Write out every line of the records below word for word, and leave the pictures out of your answer.

## [INFORMATION PROVIDED]
════════

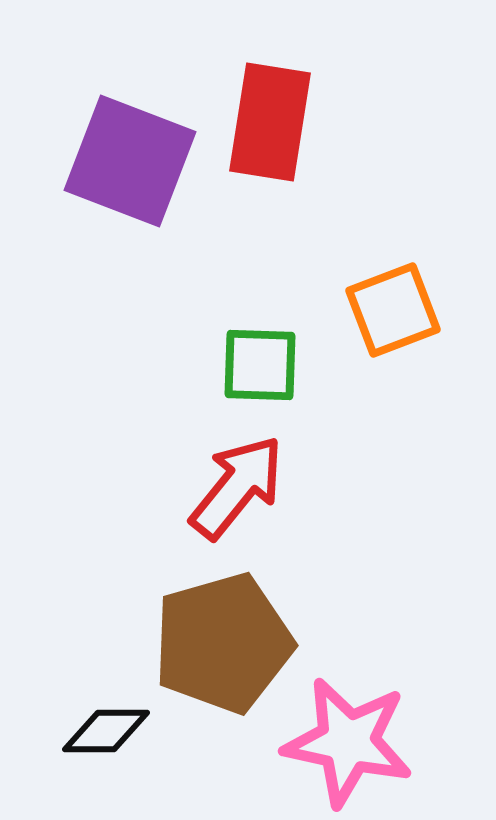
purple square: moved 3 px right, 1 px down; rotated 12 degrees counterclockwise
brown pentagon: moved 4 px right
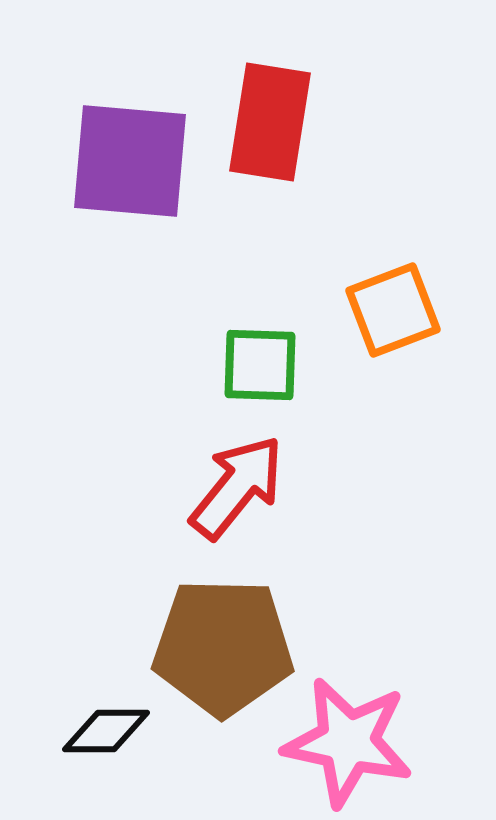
purple square: rotated 16 degrees counterclockwise
brown pentagon: moved 4 px down; rotated 17 degrees clockwise
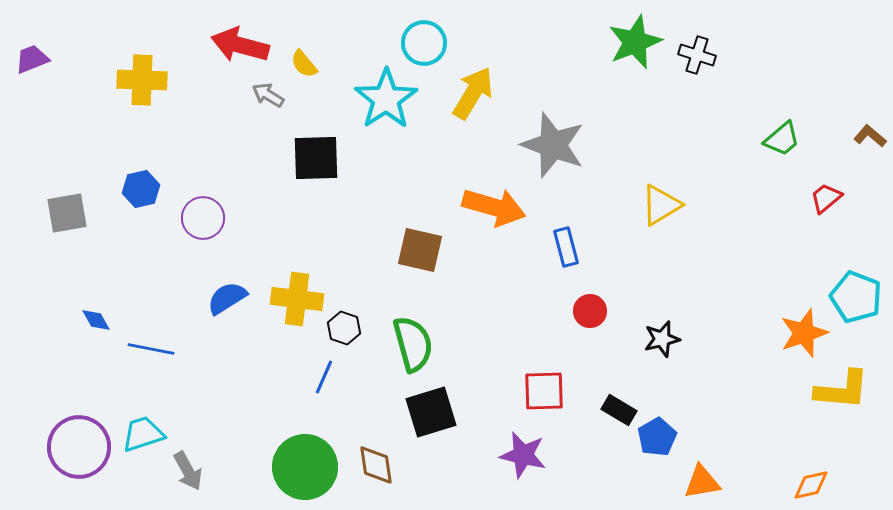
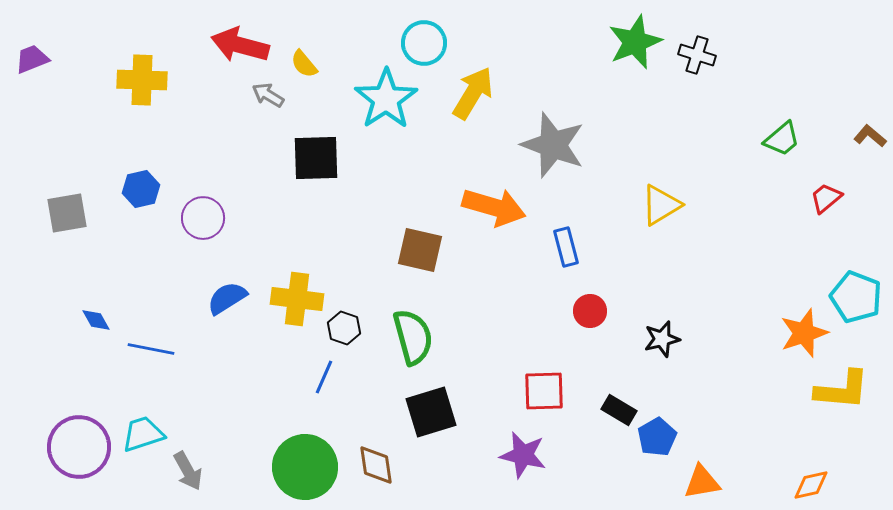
green semicircle at (413, 344): moved 7 px up
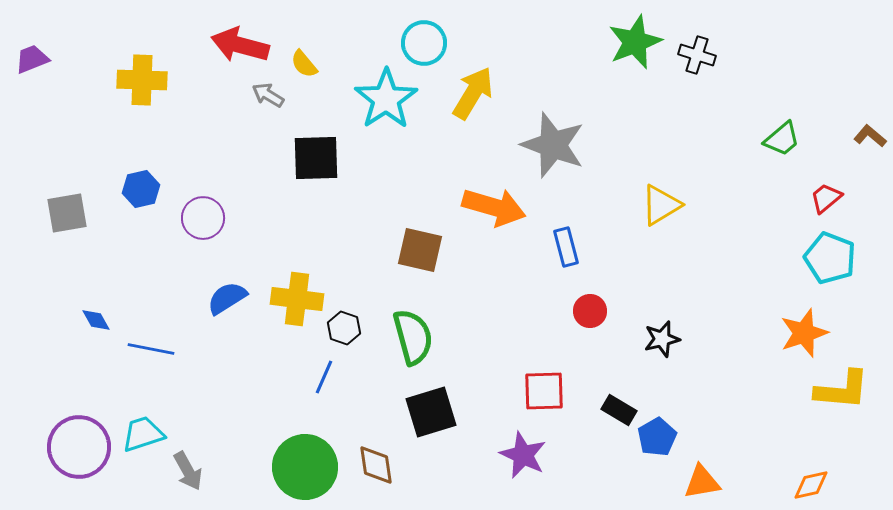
cyan pentagon at (856, 297): moved 26 px left, 39 px up
purple star at (523, 455): rotated 12 degrees clockwise
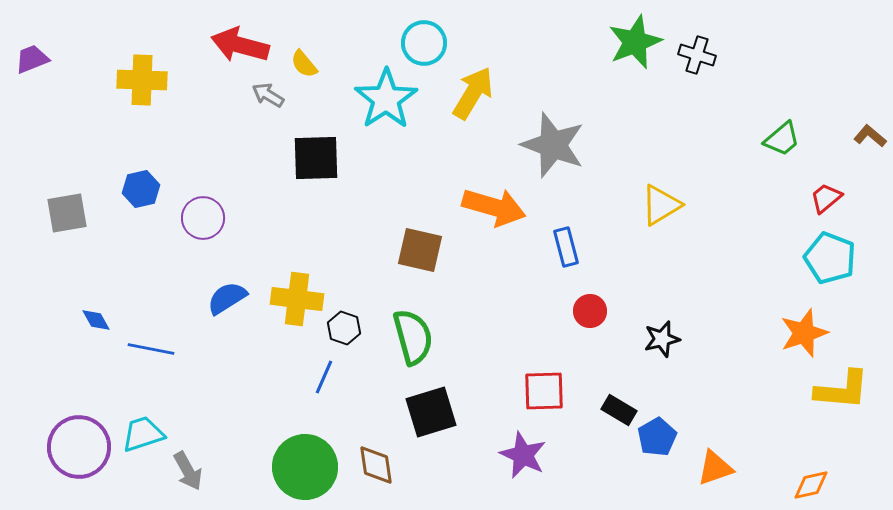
orange triangle at (702, 482): moved 13 px right, 14 px up; rotated 9 degrees counterclockwise
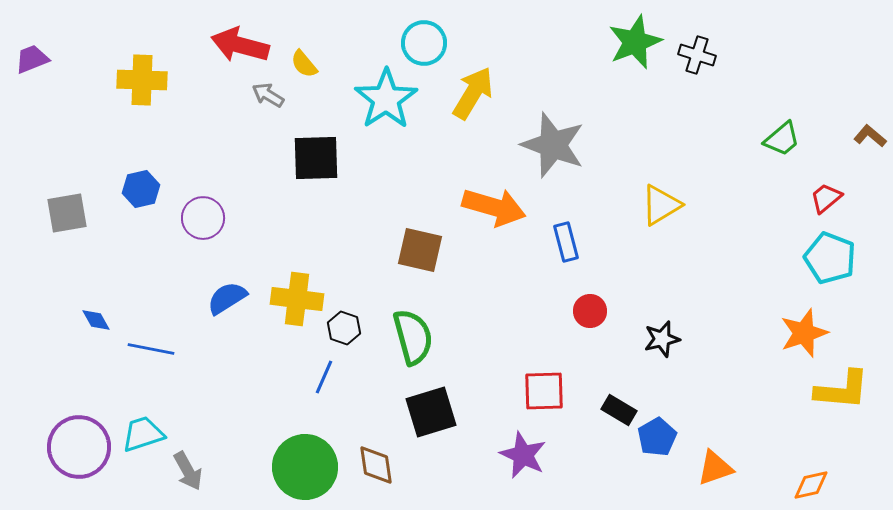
blue rectangle at (566, 247): moved 5 px up
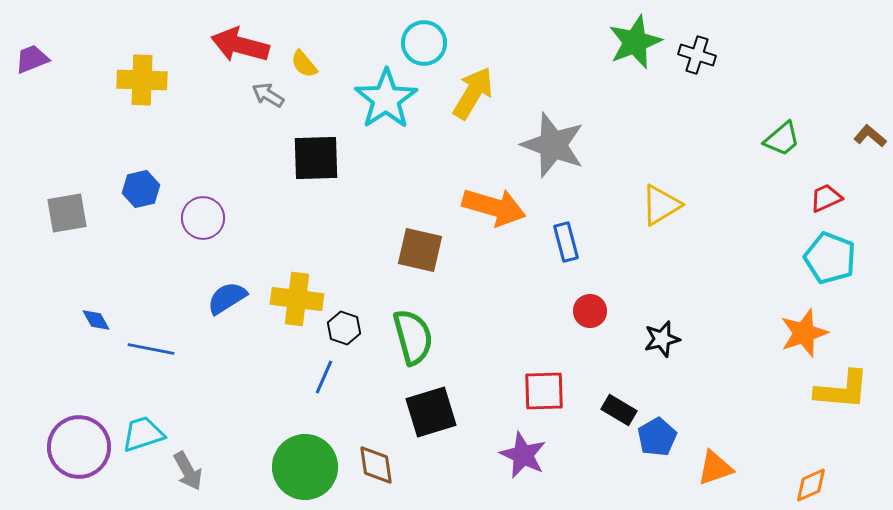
red trapezoid at (826, 198): rotated 16 degrees clockwise
orange diamond at (811, 485): rotated 12 degrees counterclockwise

════════

## [WRITTEN RESPONSE]
purple square: moved 3 px right, 1 px down; rotated 12 degrees counterclockwise
brown pentagon: moved 4 px right
purple square: rotated 16 degrees counterclockwise
brown pentagon: moved 4 px down; rotated 17 degrees clockwise
green semicircle at (413, 344): moved 7 px up
cyan pentagon at (856, 297): moved 26 px left, 39 px up
purple star at (523, 455): rotated 12 degrees clockwise
orange triangle at (702, 482): moved 13 px right, 14 px up; rotated 9 degrees counterclockwise
blue rectangle at (566, 247): moved 5 px up
red trapezoid at (826, 198): rotated 16 degrees clockwise
orange diamond at (811, 485): rotated 12 degrees counterclockwise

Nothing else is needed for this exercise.